The finished copy must match the records exactly, except that it contains no pictures.

####################

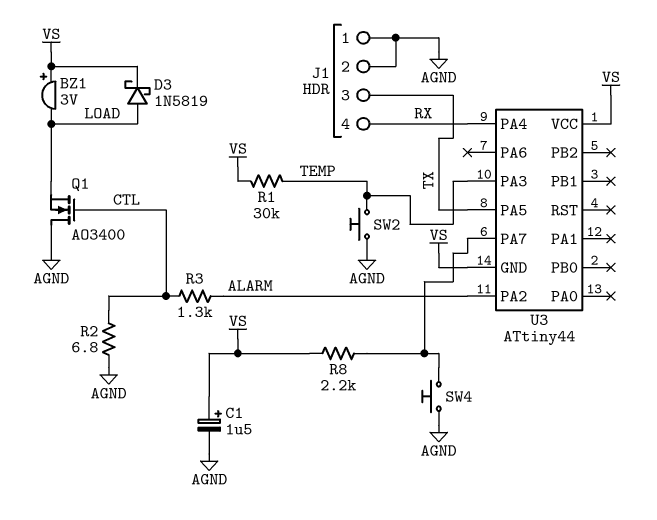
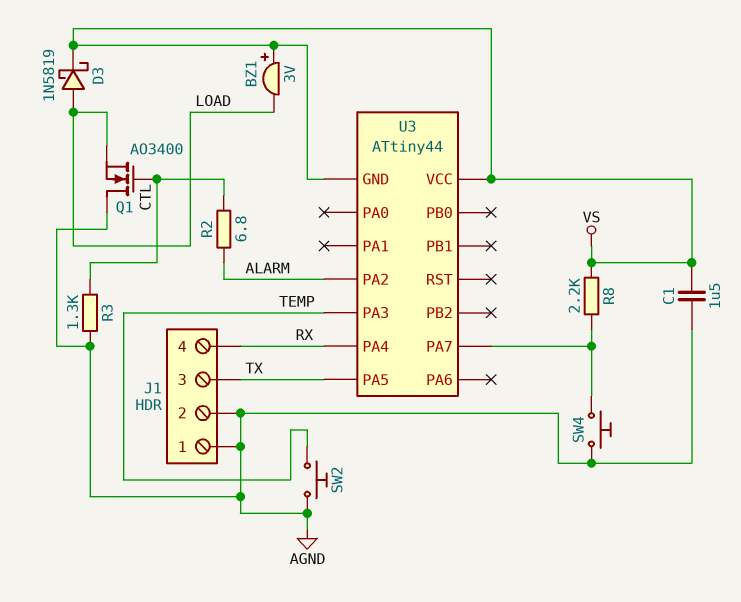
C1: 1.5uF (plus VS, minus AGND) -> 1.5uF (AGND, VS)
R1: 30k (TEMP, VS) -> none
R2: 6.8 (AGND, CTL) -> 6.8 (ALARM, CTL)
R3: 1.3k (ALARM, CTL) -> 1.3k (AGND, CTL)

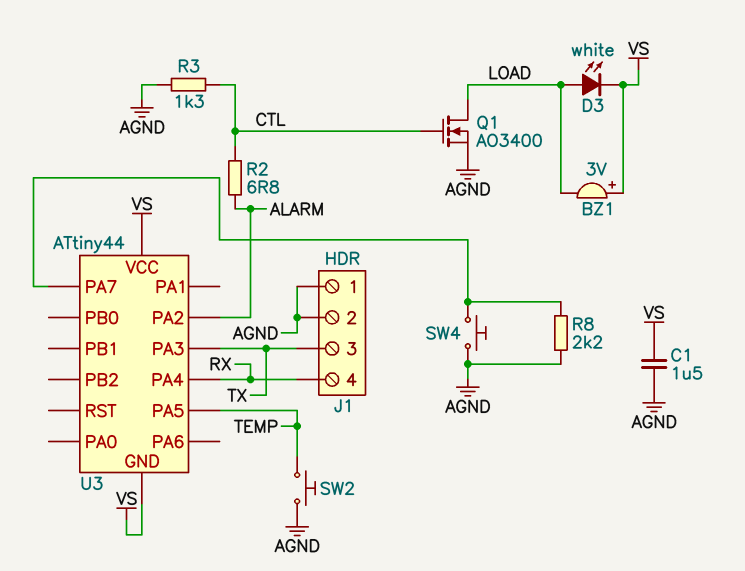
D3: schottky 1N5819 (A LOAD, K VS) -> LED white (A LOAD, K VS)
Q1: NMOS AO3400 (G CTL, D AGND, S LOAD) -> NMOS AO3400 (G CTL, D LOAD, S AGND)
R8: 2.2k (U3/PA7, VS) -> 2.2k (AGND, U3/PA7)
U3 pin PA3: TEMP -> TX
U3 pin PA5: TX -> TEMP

####################

◆ SOLUTION TO THIS EXERCISE
C1: 1.5uF (plus VS, minus AGND) -> 1.5uF (AGND, VS)
R1: 30k (TEMP, VS) -> none
R2: 6.8 (AGND, CTL) -> 6.8 (ALARM, CTL)
R3: 1.3k (ALARM, CTL) -> 1.3k (AGND, CTL)

D3: schottky 1N5819 (A LOAD, K VS) -> LED white (A LOAD, K VS)
Q1: NMOS AO3400 (G CTL, D AGND, S LOAD) -> NMOS AO3400 (G CTL, D LOAD, S AGND)
R8: 2.2k (U3/PA7, VS) -> 2.2k (AGND, U3/PA7)
U3 pin PA3: TEMP -> TX
U3 pin PA5: TX -> TEMP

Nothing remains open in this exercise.